** AIM OF THE EXERCISE **
Your task is to print, exactly and only, the lines from the start of the entries below through the line with "(548, 332) = (469, 333): yellow". Include both ends, but skip the pictures.

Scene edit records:
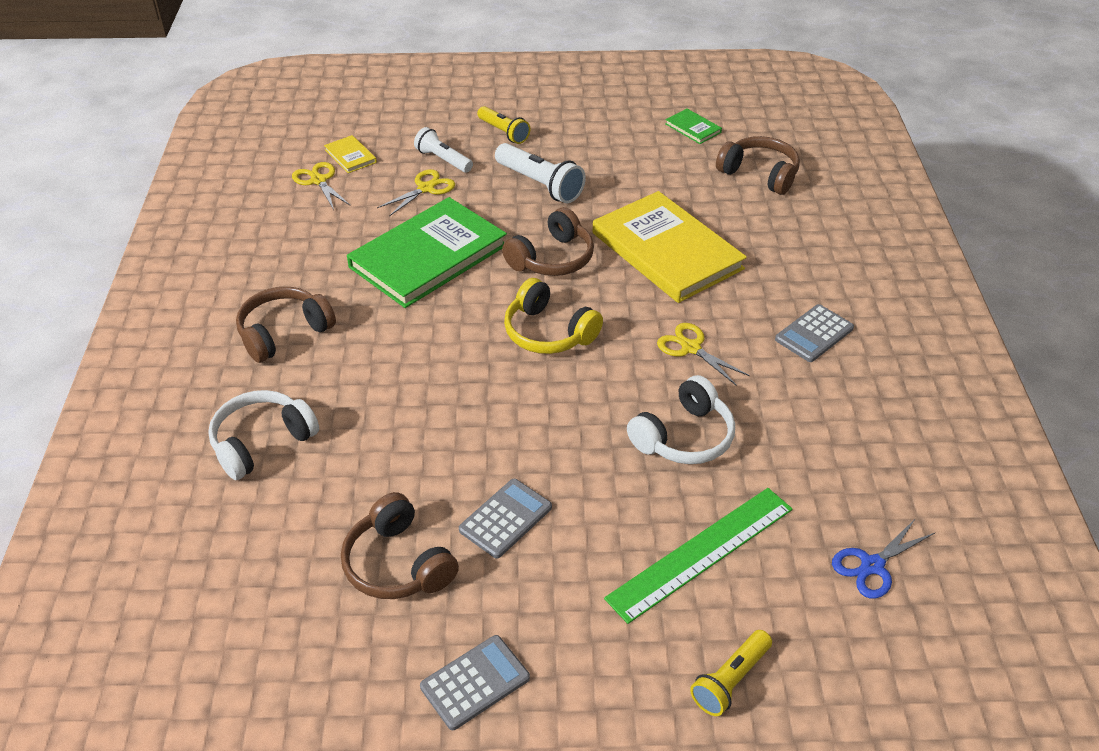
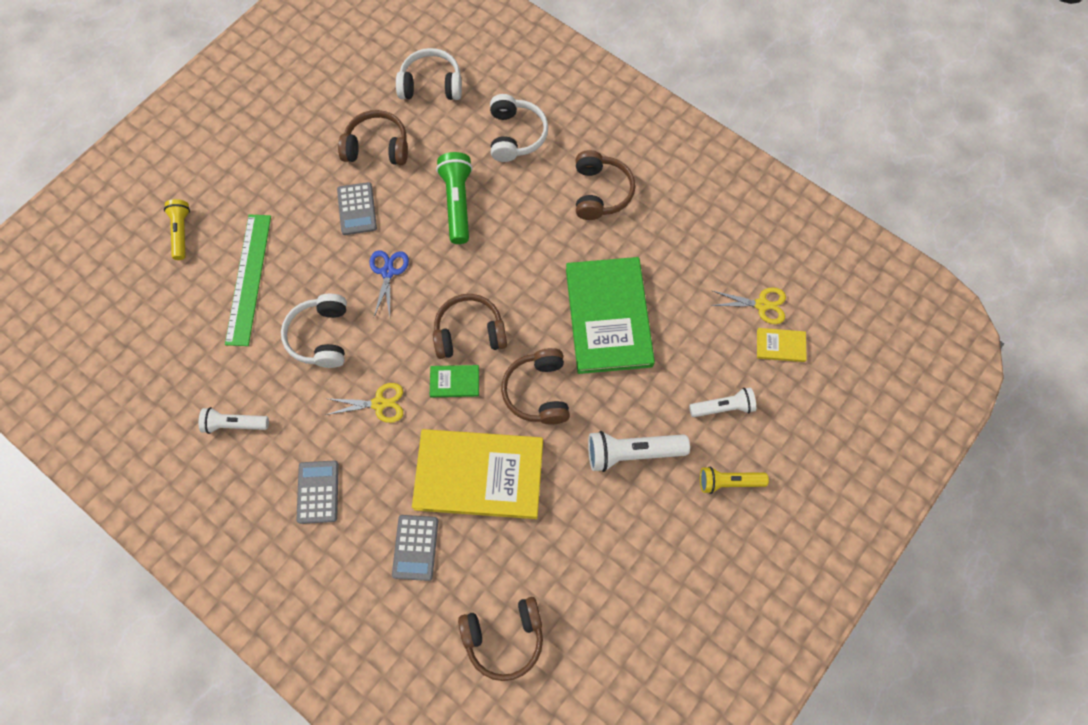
camera: 130 degrees right, 25 degrees up
(244, 577) = (431, 84): none -> white headphones
(407, 434) = (457, 203): none -> green flashlight
(426, 188) = (693, 369): yellow scissors -> none
(475, 682) = (286, 136): grey calculator -> grey calculator (415, 547)
(548, 332) = (469, 333): yellow headphones -> brown headphones
(693, 128) = (612, 647): green book -> green book (454, 382)
(846, 435) = (235, 424): none -> white flashlight
(872, 566) = (160, 350): blue scissors -> blue scissors (388, 272)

** RESULT OF THE EXERCISE **
camera: 130 degrees right, 25 degrees up
(244, 577) = (431, 84): none -> white headphones
(407, 434) = (457, 203): none -> green flashlight
(426, 188) = (693, 369): yellow scissors -> none
(475, 682) = (286, 136): grey calculator -> grey calculator (415, 547)
(548, 332) = (469, 333): yellow headphones -> brown headphones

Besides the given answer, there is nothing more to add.